Arrange every line of the entries below as a JSON list of strings, one string per line, leaving out any blank lines.

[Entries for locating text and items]
<<<<

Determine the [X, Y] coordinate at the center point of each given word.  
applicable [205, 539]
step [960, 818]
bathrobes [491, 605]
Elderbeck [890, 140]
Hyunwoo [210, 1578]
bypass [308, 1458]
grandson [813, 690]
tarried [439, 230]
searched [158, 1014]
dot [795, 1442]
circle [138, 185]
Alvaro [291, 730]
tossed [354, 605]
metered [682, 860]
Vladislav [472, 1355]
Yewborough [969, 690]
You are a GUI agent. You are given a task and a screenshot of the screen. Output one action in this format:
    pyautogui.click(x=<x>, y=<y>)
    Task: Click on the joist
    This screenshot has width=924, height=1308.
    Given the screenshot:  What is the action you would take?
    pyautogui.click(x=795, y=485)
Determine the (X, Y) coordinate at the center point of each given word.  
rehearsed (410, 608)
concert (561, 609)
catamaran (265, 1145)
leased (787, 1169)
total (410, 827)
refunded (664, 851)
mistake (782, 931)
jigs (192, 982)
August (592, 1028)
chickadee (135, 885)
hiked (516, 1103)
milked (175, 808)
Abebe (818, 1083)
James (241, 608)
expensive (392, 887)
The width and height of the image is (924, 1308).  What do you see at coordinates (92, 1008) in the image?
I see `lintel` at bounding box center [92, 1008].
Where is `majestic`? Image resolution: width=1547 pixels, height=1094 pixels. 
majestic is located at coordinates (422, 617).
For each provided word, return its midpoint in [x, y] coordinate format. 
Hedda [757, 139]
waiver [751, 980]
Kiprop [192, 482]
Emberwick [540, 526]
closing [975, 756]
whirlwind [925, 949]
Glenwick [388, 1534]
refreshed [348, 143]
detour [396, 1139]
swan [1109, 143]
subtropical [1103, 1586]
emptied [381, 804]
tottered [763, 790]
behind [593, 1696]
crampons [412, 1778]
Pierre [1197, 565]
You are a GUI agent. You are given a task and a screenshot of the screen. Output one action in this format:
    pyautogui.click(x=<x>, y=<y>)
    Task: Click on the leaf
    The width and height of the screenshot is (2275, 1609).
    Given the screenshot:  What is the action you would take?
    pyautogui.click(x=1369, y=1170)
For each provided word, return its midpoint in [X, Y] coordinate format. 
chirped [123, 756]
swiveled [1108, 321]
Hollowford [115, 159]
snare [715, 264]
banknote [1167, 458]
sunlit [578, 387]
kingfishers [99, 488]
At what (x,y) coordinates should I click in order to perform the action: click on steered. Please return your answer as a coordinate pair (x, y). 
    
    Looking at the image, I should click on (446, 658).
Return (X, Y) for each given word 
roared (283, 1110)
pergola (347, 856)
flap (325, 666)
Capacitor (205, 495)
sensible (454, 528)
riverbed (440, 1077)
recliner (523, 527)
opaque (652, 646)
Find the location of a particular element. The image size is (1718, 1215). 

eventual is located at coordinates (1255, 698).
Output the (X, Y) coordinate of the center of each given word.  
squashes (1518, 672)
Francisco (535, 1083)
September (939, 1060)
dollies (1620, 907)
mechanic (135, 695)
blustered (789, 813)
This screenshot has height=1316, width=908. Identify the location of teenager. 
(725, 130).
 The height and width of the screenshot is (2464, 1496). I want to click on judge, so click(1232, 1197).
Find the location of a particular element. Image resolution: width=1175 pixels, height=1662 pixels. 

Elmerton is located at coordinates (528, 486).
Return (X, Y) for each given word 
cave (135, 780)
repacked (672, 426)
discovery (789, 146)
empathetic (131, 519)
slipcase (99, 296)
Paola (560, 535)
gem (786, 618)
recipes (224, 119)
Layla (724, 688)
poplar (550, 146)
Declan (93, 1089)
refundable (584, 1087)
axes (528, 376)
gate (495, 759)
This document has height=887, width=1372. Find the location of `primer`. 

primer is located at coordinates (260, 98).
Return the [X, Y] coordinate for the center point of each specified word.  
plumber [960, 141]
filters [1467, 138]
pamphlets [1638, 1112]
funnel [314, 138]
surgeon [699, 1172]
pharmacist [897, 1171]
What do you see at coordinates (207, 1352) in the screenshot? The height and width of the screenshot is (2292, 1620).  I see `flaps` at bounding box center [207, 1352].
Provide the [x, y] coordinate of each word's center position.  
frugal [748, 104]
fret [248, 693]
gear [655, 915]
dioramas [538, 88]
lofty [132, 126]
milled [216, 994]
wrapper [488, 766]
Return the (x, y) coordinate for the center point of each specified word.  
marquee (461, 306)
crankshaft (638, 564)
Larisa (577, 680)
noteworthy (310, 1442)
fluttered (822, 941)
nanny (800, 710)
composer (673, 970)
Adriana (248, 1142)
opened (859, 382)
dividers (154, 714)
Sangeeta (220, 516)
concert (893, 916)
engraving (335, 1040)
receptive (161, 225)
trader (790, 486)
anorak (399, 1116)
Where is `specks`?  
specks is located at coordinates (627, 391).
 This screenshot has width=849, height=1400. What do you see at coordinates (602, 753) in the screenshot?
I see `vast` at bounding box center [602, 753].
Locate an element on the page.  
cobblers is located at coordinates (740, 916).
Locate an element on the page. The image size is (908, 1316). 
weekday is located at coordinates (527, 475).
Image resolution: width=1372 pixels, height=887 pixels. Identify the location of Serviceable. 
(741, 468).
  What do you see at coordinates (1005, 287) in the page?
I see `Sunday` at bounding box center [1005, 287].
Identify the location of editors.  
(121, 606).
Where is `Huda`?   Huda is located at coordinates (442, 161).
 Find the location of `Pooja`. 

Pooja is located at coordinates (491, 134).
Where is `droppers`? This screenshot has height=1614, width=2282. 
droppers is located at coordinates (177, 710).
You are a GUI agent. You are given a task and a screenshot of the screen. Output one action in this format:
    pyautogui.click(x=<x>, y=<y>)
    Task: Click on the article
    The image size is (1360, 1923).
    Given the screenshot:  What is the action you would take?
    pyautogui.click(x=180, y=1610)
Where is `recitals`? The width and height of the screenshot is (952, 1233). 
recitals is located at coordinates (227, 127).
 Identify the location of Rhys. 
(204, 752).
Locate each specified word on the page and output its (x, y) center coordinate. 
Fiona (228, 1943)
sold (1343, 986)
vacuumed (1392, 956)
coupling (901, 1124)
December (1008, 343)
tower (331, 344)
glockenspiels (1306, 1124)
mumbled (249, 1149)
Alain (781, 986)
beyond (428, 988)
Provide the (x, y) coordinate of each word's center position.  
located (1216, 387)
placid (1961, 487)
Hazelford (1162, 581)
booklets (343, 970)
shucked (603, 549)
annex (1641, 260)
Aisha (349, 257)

>>>>

Task solution |
[
  "Determine the [X, Y] coordinate at the center point of each given word.  ",
  "applicable [205, 539]",
  "step [960, 818]",
  "bathrobes [491, 605]",
  "Elderbeck [890, 140]",
  "Hyunwoo [210, 1578]",
  "bypass [308, 1458]",
  "grandson [813, 690]",
  "tarried [439, 230]",
  "searched [158, 1014]",
  "dot [795, 1442]",
  "circle [138, 185]",
  "Alvaro [291, 730]",
  "tossed [354, 605]",
  "metered [682, 860]",
  "Vladislav [472, 1355]",
  "Yewborough [969, 690]",
  "You are a GUI agent. You are given a task and a screenshot of the screen. Output one action in this format:",
  "    pyautogui.click(x=<x>, y=<y>)",
  "    Task: Click on the joist",
  "    This screenshot has width=924, height=1308.",
  "    Given the screenshot:  What is the action you would take?",
  "    pyautogui.click(x=795, y=485)",
  "Determine the (X, Y) coordinate at the center point of each given word.  ",
  "rehearsed (410, 608)",
  "concert (561, 609)",
  "catamaran (265, 1145)",
  "leased (787, 1169)",
  "total (410, 827)",
  "refunded (664, 851)",
  "mistake (782, 931)",
  "jigs (192, 982)",
  "August (592, 1028)",
  "chickadee (135, 885)",
  "hiked (516, 1103)",
  "milked (175, 808)",
  "Abebe (818, 1083)",
  "James (241, 608)",
  "expensive (392, 887)",
  "The width and height of the image is (924, 1308).  What do you see at coordinates (92, 1008) in the image?",
  "I see `lintel` at bounding box center [92, 1008].",
  "Where is `majestic`? Image resolution: width=1547 pixels, height=1094 pixels. ",
  "majestic is located at coordinates (422, 617).",
  "For each provided word, return its midpoint in [x, y] coordinate format. ",
  "Hedda [757, 139]",
  "waiver [751, 980]",
  "Kiprop [192, 482]",
  "Emberwick [540, 526]",
  "closing [975, 756]",
  "whirlwind [925, 949]",
  "Glenwick [388, 1534]",
  "refreshed [348, 143]",
  "detour [396, 1139]",
  "swan [1109, 143]",
  "subtropical [1103, 1586]",
  "emptied [381, 804]",
  "tottered [763, 790]",
  "behind [593, 1696]",
  "crampons [412, 1778]",
  "Pierre [1197, 565]",
  "You are a GUI agent. You are given a task and a screenshot of the screen. Output one action in this format:",
  "    pyautogui.click(x=<x>, y=<y>)",
  "    Task: Click on the leaf",
  "    The width and height of the screenshot is (2275, 1609).",
  "    Given the screenshot:  What is the action you would take?",
  "    pyautogui.click(x=1369, y=1170)",
  "For each provided word, return its midpoint in [X, Y] coordinate format. ",
  "chirped [123, 756]",
  "swiveled [1108, 321]",
  "Hollowford [115, 159]",
  "snare [715, 264]",
  "banknote [1167, 458]",
  "sunlit [578, 387]",
  "kingfishers [99, 488]",
  "At what (x,y) coordinates should I click in order to perform the action: click on steered. Please return your answer as a coordinate pair (x, y). ",
  "    Looking at the image, I should click on (446, 658).",
  "Return (X, Y) for each given word ",
  "roared (283, 1110)",
  "pergola (347, 856)",
  "flap (325, 666)",
  "Capacitor (205, 495)",
  "sensible (454, 528)",
  "riverbed (440, 1077)",
  "recliner (523, 527)",
  "opaque (652, 646)",
  "Find the location of a particular element. The image size is (1718, 1215). ",
  "eventual is located at coordinates (1255, 698).",
  "Output the (X, Y) coordinate of the center of each given word.  ",
  "squashes (1518, 672)",
  "Francisco (535, 1083)",
  "September (939, 1060)",
  "dollies (1620, 907)",
  "mechanic (135, 695)",
  "blustered (789, 813)",
  "This screenshot has height=1316, width=908. Identify the location of teenager. ",
  "(725, 130).",
  " The height and width of the screenshot is (2464, 1496). I want to click on judge, so click(1232, 1197).",
  "Find the location of a particular element. Image resolution: width=1175 pixels, height=1662 pixels. ",
  "Elmerton is located at coordinates (528, 486).",
  "Return (X, Y) for each given word ",
  "cave (135, 780)",
  "repacked (672, 426)",
  "discovery (789, 146)",
  "empathetic (131, 519)",
  "slipcase (99, 296)",
  "Paola (560, 535)",
  "gem (786, 618)",
  "recipes (224, 119)",
  "Layla (724, 688)",
  "poplar (550, 146)",
  "Declan (93, 1089)",
  "refundable (584, 1087)",
  "axes (528, 376)",
  "gate (495, 759)",
  "This document has height=887, width=1372. Find the location of `primer`. ",
  "primer is located at coordinates (260, 98).",
  "Return the [X, Y] coordinate for the center point of each specified word.  ",
  "plumber [960, 141]",
  "filters [1467, 138]",
  "pamphlets [1638, 1112]",
  "funnel [314, 138]",
  "surgeon [699, 1172]",
  "pharmacist [897, 1171]",
  "What do you see at coordinates (207, 1352) in the screenshot? The height and width of the screenshot is (2292, 1620).  I see `flaps` at bounding box center [207, 1352].",
  "Provide the [x, y] coordinate of each word's center position.  ",
  "frugal [748, 104]",
  "fret [248, 693]",
  "gear [655, 915]",
  "dioramas [538, 88]",
  "lofty [132, 126]",
  "milled [216, 994]",
  "wrapper [488, 766]",
  "Return the (x, y) coordinate for the center point of each specified word.  ",
  "marquee (461, 306)",
  "crankshaft (638, 564)",
  "Larisa (577, 680)",
  "noteworthy (310, 1442)",
  "fluttered (822, 941)",
  "nanny (800, 710)",
  "composer (673, 970)",
  "Adriana (248, 1142)",
  "opened (859, 382)",
  "dividers (154, 714)",
  "Sangeeta (220, 516)",
  "concert (893, 916)",
  "engraving (335, 1040)",
  "receptive (161, 225)",
  "trader (790, 486)",
  "anorak (399, 1116)",
  "Where is `specks`?  ",
  "specks is located at coordinates (627, 391).",
  " This screenshot has width=849, height=1400. What do you see at coordinates (602, 753) in the screenshot?",
  "I see `vast` at bounding box center [602, 753].",
  "Locate an element on the page.  ",
  "cobblers is located at coordinates (740, 916).",
  "Locate an element on the page. The image size is (908, 1316). ",
  "weekday is located at coordinates (527, 475).",
  "Image resolution: width=1372 pixels, height=887 pixels. Identify the location of Serviceable. ",
  "(741, 468).",
  "  What do you see at coordinates (1005, 287) in the page?",
  "I see `Sunday` at bounding box center [1005, 287].",
  "Identify the location of editors.  ",
  "(121, 606).",
  "Where is `Huda`?   Huda is located at coordinates (442, 161).",
  " Find the location of `Pooja`. ",
  "Pooja is located at coordinates (491, 134).",
  "Where is `droppers`? This screenshot has height=1614, width=2282. ",
  "droppers is located at coordinates (177, 710).",
  "You are a GUI agent. You are given a task and a screenshot of the screen. Output one action in this format:",
  "    pyautogui.click(x=<x>, y=<y>)",
  "    Task: Click on the article",
  "    The image size is (1360, 1923).",
  "    Given the screenshot:  What is the action you would take?",
  "    pyautogui.click(x=180, y=1610)",
  "Where is `recitals`? The width and height of the screenshot is (952, 1233). ",
  "recitals is located at coordinates (227, 127).",
  " Identify the location of Rhys. ",
  "(204, 752).",
  "Locate each specified word on the page and output its (x, y) center coordinate. ",
  "Fiona (228, 1943)",
  "sold (1343, 986)",
  "vacuumed (1392, 956)",
  "coupling (901, 1124)",
  "December (1008, 343)",
  "tower (331, 344)",
  "glockenspiels (1306, 1124)",
  "mumbled (249, 1149)",
  "Alain (781, 986)",
  "beyond (428, 988)",
  "Provide the (x, y) coordinate of each word's center position.  ",
  "located (1216, 387)",
  "placid (1961, 487)",
  "Hazelford (1162, 581)",
  "booklets (343, 970)",
  "shucked (603, 549)",
  "annex (1641, 260)",
  "Aisha (349, 257)"
]